[Records excerpted from a collection]
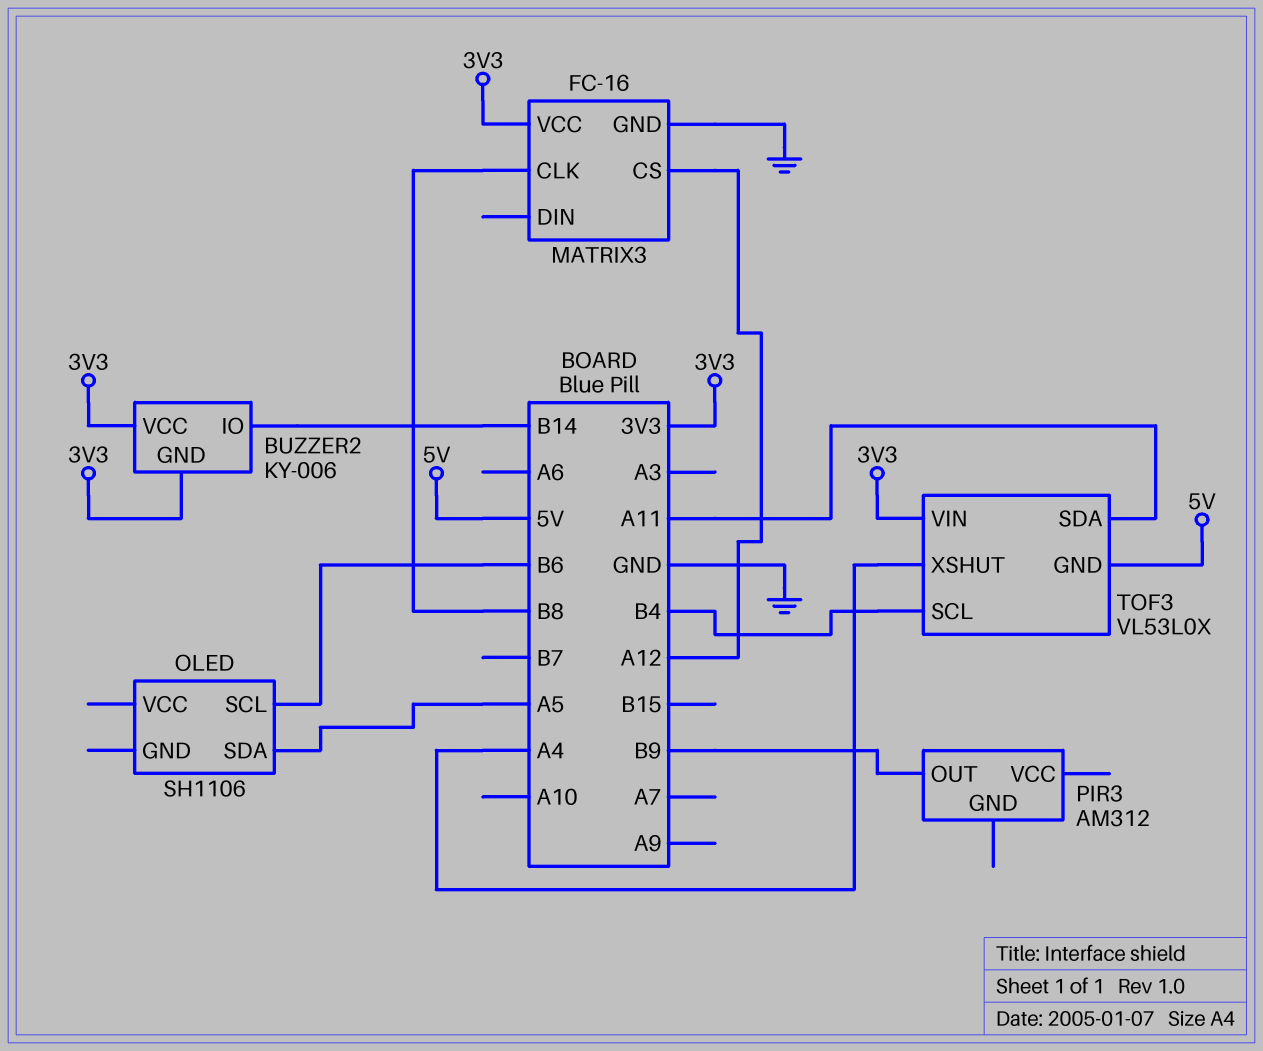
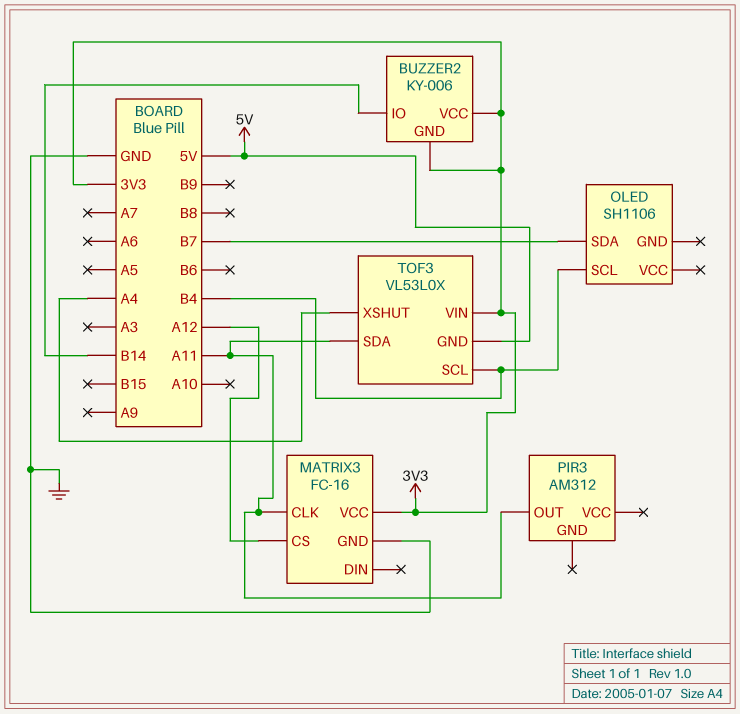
MATRIX3 pin CLK: B8 -> A11
OLED pin SCL: B6 -> B4
OLED pin SDA: A5 -> B7
PIR3 pin OUT: B9 -> A11

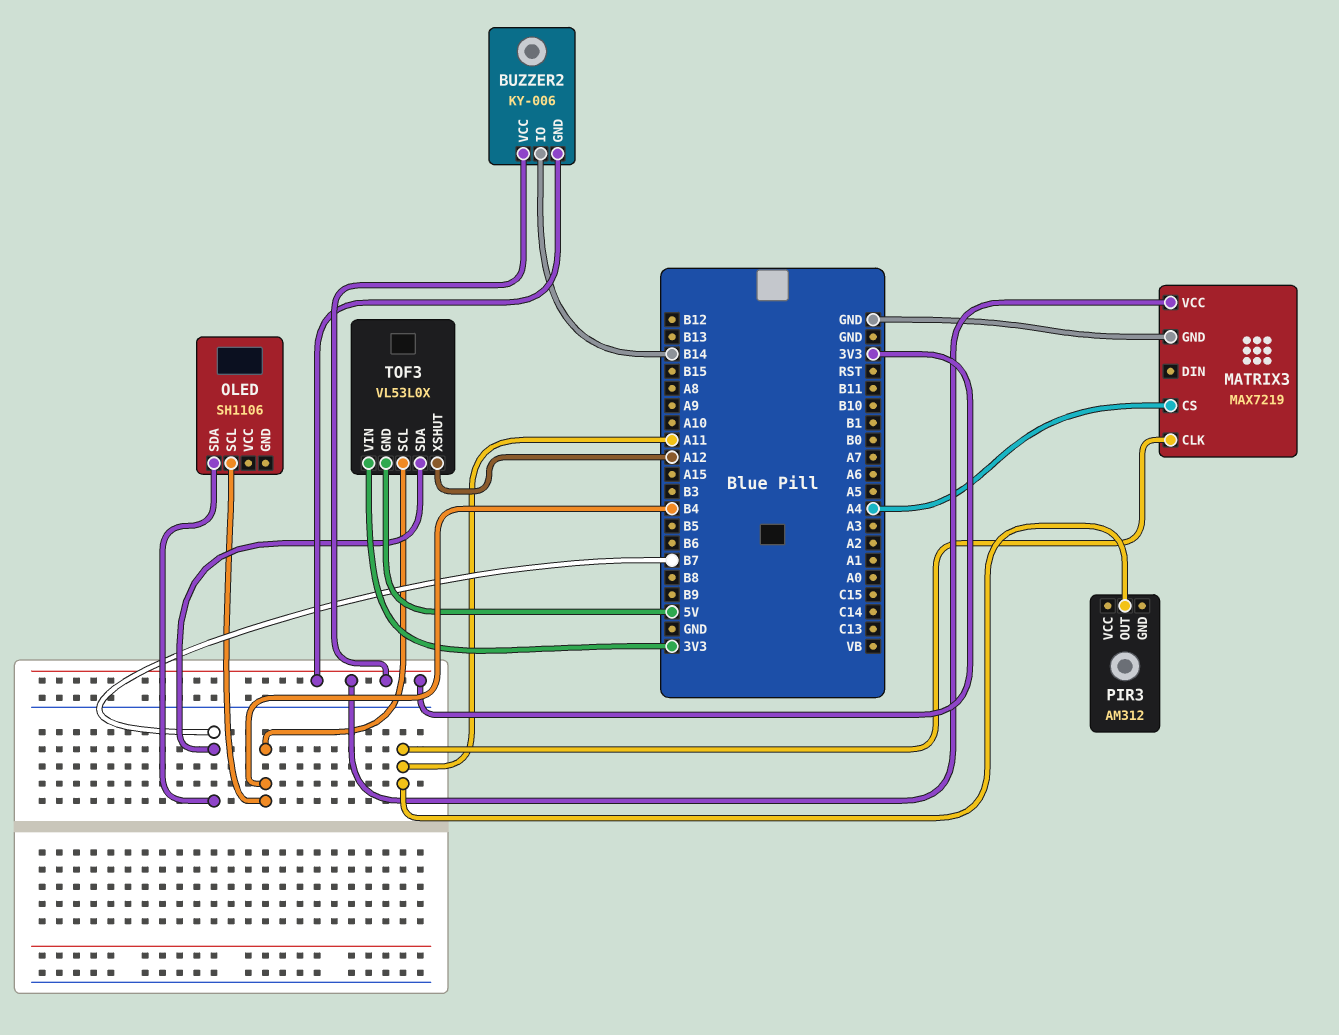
MATRIX3: FC-16 -> MAX7219
MATRIX3 pin CS: A12 -> A4
TOF3 pin SDA: A11 -> B7
TOF3 pin XSHUT: A4 -> A12

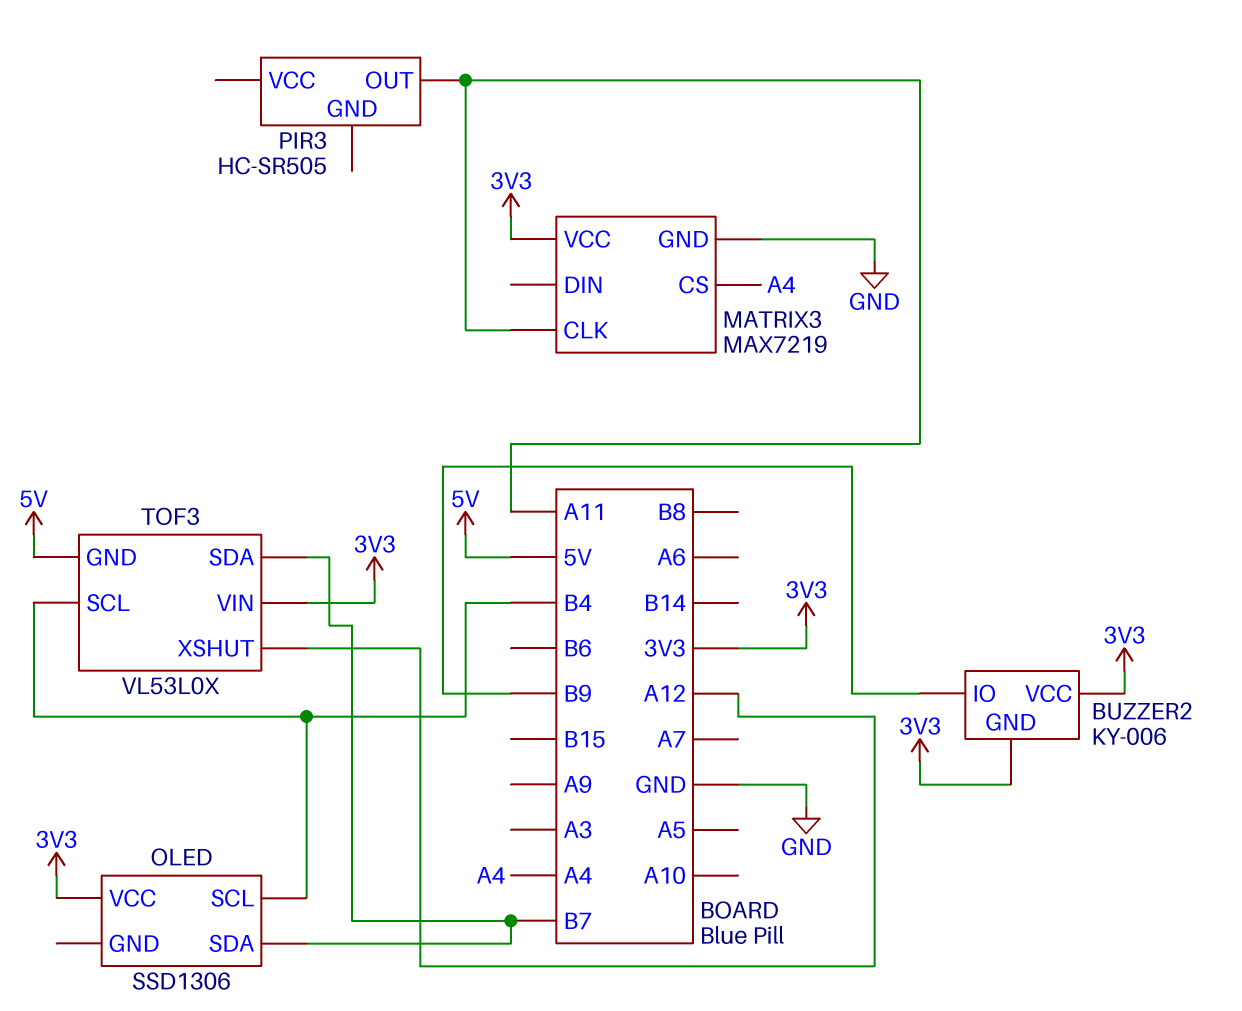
BUZZER2 pin IO: B14 -> B9
OLED: SH1106 -> SSD1306
OLED pin VCC: none -> 3V3
PIR3: AM312 -> HC-SR505

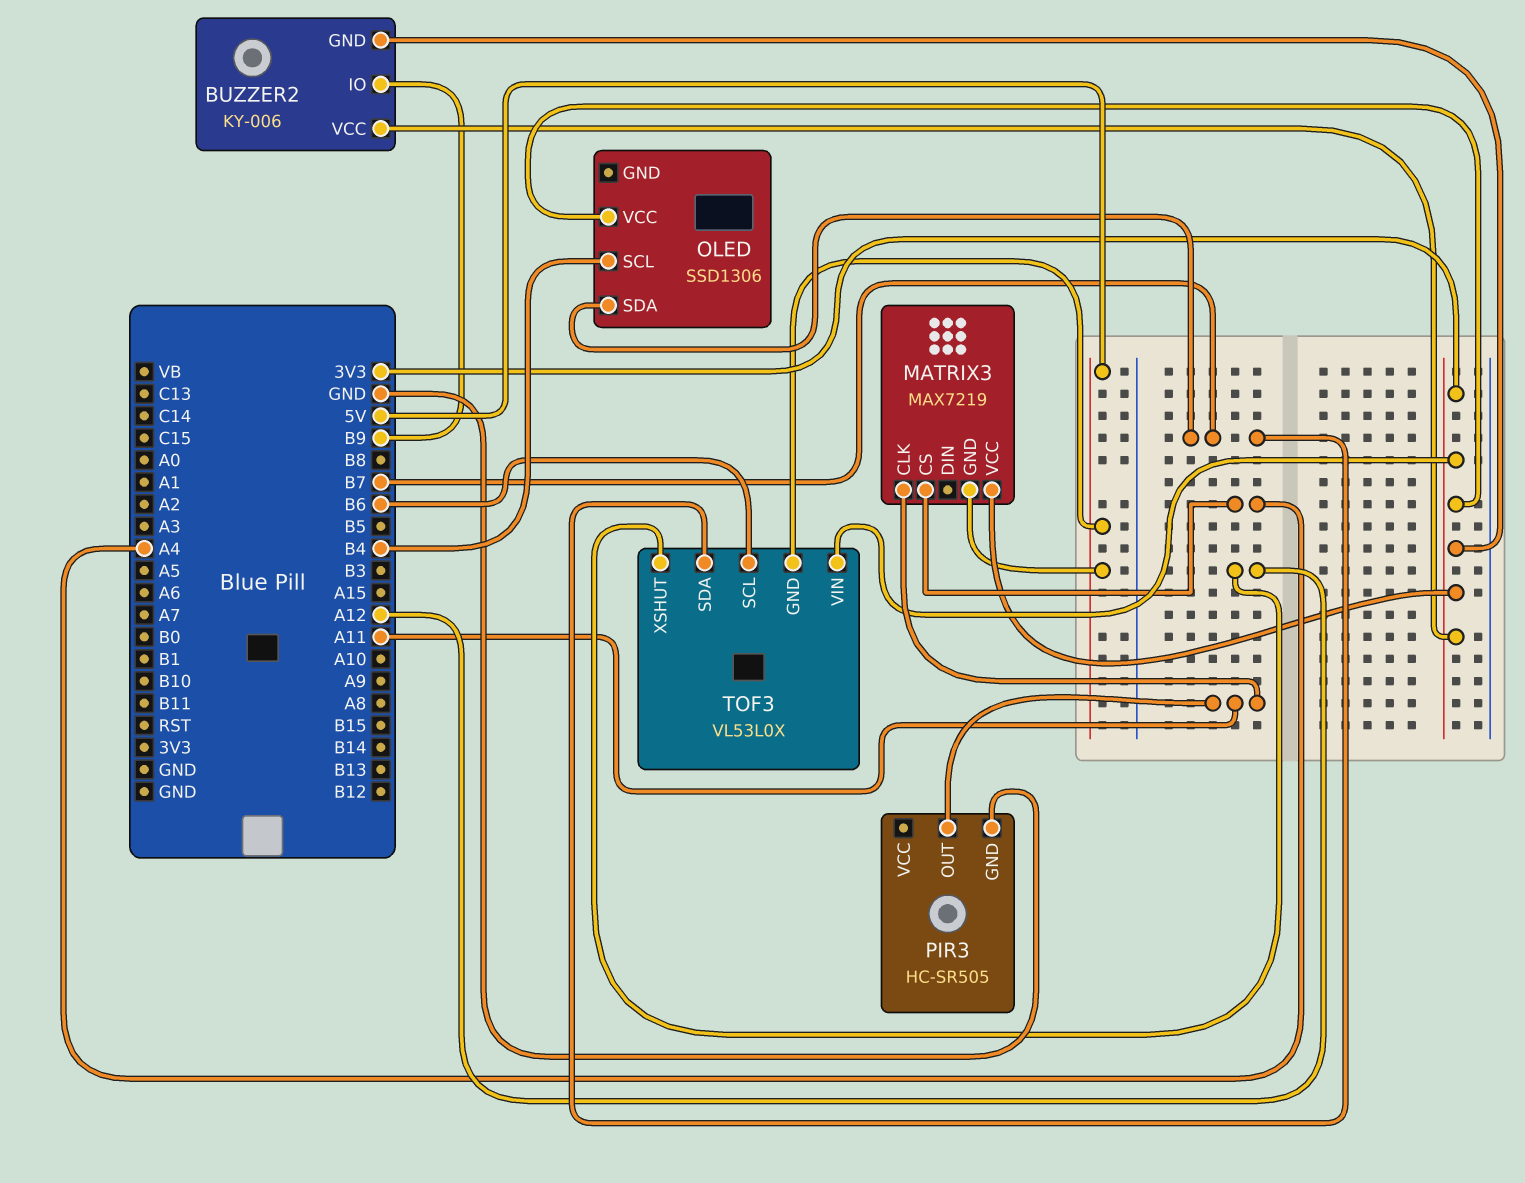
MATRIX3 pin GND: GND -> 5V
PIR3 pin GND: none -> GND
TOF3 pin SCL: B4 -> B6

[What needs to be done] Line by line, transcribe the records exactly, omitting the images.

[Answer below]
MATRIX3 pin CLK: B8 -> A11
OLED pin SCL: B6 -> B4
OLED pin SDA: A5 -> B7
PIR3 pin OUT: B9 -> A11

MATRIX3: FC-16 -> MAX7219
MATRIX3 pin CS: A12 -> A4
TOF3 pin SDA: A11 -> B7
TOF3 pin XSHUT: A4 -> A12

BUZZER2 pin IO: B14 -> B9
OLED: SH1106 -> SSD1306
OLED pin VCC: none -> 3V3
PIR3: AM312 -> HC-SR505

MATRIX3 pin GND: GND -> 5V
PIR3 pin GND: none -> GND
TOF3 pin SCL: B4 -> B6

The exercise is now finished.